▶ [WHAT IS EXPECTED]
Take the material below and reproduce, word for word, only the lines from the line with "(470, 310) = (265, 268): grey" through the line with "(362, 294) = (222, 254): brown".
=== LISTED ENTRIES ===
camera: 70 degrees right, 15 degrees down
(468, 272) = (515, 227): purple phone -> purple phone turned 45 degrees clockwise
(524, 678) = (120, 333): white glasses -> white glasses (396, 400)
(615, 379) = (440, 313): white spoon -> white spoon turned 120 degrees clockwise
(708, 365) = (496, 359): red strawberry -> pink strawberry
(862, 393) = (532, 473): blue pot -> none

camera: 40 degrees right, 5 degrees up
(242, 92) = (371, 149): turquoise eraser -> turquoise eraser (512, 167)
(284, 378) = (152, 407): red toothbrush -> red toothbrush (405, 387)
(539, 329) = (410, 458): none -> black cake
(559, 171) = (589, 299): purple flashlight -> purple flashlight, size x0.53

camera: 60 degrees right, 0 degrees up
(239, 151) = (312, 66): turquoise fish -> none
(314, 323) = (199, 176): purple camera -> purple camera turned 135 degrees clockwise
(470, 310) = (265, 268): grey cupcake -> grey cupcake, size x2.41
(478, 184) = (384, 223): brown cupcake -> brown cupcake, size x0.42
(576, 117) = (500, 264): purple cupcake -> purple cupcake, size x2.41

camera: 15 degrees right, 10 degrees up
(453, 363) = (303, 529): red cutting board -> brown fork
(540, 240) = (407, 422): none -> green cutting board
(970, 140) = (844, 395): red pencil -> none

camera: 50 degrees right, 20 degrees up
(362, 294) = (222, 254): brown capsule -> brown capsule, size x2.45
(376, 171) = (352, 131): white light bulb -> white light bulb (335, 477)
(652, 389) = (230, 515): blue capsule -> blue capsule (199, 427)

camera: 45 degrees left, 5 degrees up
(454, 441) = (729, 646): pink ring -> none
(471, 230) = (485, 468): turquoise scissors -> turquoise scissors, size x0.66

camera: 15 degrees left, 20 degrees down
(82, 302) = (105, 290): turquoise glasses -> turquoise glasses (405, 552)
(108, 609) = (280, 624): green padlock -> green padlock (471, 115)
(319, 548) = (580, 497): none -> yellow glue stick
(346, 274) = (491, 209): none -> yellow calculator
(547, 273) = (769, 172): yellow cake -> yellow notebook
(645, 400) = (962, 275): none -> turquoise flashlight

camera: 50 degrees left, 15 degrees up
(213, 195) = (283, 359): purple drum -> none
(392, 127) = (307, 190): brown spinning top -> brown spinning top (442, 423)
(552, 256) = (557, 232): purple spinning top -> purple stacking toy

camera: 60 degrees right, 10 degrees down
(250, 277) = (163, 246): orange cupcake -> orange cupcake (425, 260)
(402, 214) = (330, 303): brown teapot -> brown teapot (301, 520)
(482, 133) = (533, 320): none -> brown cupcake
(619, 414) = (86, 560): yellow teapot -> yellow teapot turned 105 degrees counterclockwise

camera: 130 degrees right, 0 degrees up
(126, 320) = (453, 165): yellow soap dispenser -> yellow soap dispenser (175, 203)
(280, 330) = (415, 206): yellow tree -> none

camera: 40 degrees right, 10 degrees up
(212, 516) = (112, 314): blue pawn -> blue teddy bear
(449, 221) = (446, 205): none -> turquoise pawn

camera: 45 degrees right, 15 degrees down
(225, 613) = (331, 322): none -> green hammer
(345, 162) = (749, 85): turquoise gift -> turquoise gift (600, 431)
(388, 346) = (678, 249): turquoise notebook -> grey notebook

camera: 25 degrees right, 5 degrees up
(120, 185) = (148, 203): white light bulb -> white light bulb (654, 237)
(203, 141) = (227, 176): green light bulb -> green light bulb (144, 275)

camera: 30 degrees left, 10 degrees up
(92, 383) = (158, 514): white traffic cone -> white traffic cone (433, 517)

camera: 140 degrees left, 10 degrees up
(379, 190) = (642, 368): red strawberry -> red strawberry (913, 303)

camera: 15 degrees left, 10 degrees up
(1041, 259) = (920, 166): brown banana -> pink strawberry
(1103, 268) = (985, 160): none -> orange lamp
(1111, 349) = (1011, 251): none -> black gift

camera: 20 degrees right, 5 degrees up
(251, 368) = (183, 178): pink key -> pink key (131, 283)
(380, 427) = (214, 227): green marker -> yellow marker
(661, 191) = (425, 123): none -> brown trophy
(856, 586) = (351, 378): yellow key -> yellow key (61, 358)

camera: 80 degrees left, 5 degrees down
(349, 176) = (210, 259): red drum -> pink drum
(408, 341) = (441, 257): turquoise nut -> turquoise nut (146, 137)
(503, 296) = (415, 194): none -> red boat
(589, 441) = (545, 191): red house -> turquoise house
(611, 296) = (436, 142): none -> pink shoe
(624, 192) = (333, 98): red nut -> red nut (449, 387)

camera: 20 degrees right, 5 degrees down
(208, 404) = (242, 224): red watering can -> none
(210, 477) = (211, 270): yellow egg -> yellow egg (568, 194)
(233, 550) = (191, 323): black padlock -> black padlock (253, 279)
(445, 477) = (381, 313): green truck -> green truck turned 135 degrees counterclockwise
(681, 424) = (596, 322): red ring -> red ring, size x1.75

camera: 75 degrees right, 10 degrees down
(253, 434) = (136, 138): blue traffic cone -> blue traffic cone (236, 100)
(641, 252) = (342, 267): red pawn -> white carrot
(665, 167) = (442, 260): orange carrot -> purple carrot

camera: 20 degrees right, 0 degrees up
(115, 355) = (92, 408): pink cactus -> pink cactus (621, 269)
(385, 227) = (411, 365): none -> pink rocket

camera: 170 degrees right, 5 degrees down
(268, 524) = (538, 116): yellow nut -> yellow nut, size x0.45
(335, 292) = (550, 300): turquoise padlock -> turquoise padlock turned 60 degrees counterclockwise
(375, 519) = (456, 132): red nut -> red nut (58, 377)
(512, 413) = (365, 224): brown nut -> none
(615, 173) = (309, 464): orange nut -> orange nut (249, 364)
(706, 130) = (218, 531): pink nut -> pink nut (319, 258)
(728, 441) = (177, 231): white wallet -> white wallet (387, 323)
===
▶ [EXERCISE RESPONSE]
(470, 310) = (265, 268): grey cupcake -> grey cupcake, size x2.41
(478, 184) = (384, 223): brown cupcake -> brown cupcake, size x0.42
(576, 117) = (500, 264): purple cupcake -> purple cupcake, size x2.41

camera: 15 degrees right, 10 degrees up
(453, 363) = (303, 529): red cutting board -> brown fork
(540, 240) = (407, 422): none -> green cutting board
(970, 140) = (844, 395): red pencil -> none

camera: 50 degrees right, 20 degrees up
(362, 294) = (222, 254): brown capsule -> brown capsule, size x2.45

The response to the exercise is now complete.